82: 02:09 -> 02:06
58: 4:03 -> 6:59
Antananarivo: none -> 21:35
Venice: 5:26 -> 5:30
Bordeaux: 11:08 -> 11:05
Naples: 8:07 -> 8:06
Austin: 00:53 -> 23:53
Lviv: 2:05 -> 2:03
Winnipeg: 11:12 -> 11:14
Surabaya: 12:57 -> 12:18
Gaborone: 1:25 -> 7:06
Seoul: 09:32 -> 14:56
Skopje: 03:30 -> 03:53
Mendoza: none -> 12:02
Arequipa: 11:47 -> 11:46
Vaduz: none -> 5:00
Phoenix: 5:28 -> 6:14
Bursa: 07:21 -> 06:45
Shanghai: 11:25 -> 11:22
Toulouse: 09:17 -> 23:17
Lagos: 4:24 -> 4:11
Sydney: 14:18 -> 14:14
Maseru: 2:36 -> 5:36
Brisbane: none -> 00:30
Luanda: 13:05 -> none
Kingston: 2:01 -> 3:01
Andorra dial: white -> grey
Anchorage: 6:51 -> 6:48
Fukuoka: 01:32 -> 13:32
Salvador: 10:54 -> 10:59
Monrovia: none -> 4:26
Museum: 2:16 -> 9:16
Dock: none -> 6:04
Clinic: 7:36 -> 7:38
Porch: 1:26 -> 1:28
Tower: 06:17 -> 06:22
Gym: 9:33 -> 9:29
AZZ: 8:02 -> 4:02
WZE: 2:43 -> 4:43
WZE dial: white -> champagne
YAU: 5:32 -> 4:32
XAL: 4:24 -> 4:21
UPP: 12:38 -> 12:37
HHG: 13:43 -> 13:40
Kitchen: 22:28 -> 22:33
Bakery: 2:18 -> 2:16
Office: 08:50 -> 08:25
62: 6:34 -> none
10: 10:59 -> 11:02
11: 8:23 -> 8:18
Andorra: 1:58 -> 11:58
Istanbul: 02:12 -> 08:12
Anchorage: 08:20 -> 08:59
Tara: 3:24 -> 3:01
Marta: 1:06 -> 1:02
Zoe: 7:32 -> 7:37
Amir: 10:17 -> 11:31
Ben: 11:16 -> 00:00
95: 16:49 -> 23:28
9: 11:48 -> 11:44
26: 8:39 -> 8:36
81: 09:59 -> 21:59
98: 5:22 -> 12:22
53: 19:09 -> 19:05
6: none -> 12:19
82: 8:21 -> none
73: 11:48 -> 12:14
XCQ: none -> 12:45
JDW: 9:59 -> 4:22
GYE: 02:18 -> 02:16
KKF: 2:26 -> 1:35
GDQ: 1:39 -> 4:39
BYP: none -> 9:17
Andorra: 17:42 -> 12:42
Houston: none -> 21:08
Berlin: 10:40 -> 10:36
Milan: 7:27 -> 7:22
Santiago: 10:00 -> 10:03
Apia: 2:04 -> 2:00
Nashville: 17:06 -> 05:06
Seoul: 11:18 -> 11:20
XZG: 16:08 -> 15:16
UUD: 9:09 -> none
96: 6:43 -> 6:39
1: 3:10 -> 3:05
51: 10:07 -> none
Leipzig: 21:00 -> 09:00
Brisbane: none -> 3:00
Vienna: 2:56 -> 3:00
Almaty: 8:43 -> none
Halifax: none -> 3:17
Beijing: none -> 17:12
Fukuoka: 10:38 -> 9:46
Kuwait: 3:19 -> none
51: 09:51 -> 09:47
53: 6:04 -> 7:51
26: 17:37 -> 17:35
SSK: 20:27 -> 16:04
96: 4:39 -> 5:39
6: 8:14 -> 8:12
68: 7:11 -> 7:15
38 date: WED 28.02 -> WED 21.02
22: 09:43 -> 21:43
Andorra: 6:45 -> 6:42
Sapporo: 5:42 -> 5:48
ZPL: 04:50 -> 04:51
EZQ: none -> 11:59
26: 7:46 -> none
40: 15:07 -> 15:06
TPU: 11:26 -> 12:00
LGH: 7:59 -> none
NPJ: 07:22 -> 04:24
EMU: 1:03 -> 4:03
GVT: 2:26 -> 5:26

——————

▸ Exercise goal: Edit the data from its first line through the line containing "Vienna: 2:56 -> 3:00", replacing every "dial" with "face" and leaving everything else unchanged.

▸ Problem solution:
82: 02:09 -> 02:06
58: 4:03 -> 6:59
Antananarivo: none -> 21:35
Venice: 5:26 -> 5:30
Bordeaux: 11:08 -> 11:05
Naples: 8:07 -> 8:06
Austin: 00:53 -> 23:53
Lviv: 2:05 -> 2:03
Winnipeg: 11:12 -> 11:14
Surabaya: 12:57 -> 12:18
Gaborone: 1:25 -> 7:06
Seoul: 09:32 -> 14:56
Skopje: 03:30 -> 03:53
Mendoza: none -> 12:02
Arequipa: 11:47 -> 11:46
Vaduz: none -> 5:00
Phoenix: 5:28 -> 6:14
Bursa: 07:21 -> 06:45
Shanghai: 11:25 -> 11:22
Toulouse: 09:17 -> 23:17
Lagos: 4:24 -> 4:11
Sydney: 14:18 -> 14:14
Maseru: 2:36 -> 5:36
Brisbane: none -> 00:30
Luanda: 13:05 -> none
Kingston: 2:01 -> 3:01
Andorra face: white -> grey
Anchorage: 6:51 -> 6:48
Fukuoka: 01:32 -> 13:32
Salvador: 10:54 -> 10:59
Monrovia: none -> 4:26
Museum: 2:16 -> 9:16
Dock: none -> 6:04
Clinic: 7:36 -> 7:38
Porch: 1:26 -> 1:28
Tower: 06:17 -> 06:22
Gym: 9:33 -> 9:29
AZZ: 8:02 -> 4:02
WZE: 2:43 -> 4:43
WZE face: white -> champagne
YAU: 5:32 -> 4:32
XAL: 4:24 -> 4:21
UPP: 12:38 -> 12:37
HHG: 13:43 -> 13:40
Kitchen: 22:28 -> 22:33
Bakery: 2:18 -> 2:16
Office: 08:50 -> 08:25
62: 6:34 -> none
10: 10:59 -> 11:02
11: 8:23 -> 8:18
Andorra: 1:58 -> 11:58
Istanbul: 02:12 -> 08:12
Anchorage: 08:20 -> 08:59
Tara: 3:24 -> 3:01
Marta: 1:06 -> 1:02
Zoe: 7:32 -> 7:37
Amir: 10:17 -> 11:31
Ben: 11:16 -> 00:00
95: 16:49 -> 23:28
9: 11:48 -> 11:44
26: 8:39 -> 8:36
81: 09:59 -> 21:59
98: 5:22 -> 12:22
53: 19:09 -> 19:05
6: none -> 12:19
82: 8:21 -> none
73: 11:48 -> 12:14
XCQ: none -> 12:45
JDW: 9:59 -> 4:22
GYE: 02:18 -> 02:16
KKF: 2:26 -> 1:35
GDQ: 1:39 -> 4:39
BYP: none -> 9:17
Andorra: 17:42 -> 12:42
Houston: none -> 21:08
Berlin: 10:40 -> 10:36
Milan: 7:27 -> 7:22
Santiago: 10:00 -> 10:03
Apia: 2:04 -> 2:00
Nashville: 17:06 -> 05:06
Seoul: 11:18 -> 11:20
XZG: 16:08 -> 15:16
UUD: 9:09 -> none
96: 6:43 -> 6:39
1: 3:10 -> 3:05
51: 10:07 -> none
Leipzig: 21:00 -> 09:00
Brisbane: none -> 3:00
Vienna: 2:56 -> 3:00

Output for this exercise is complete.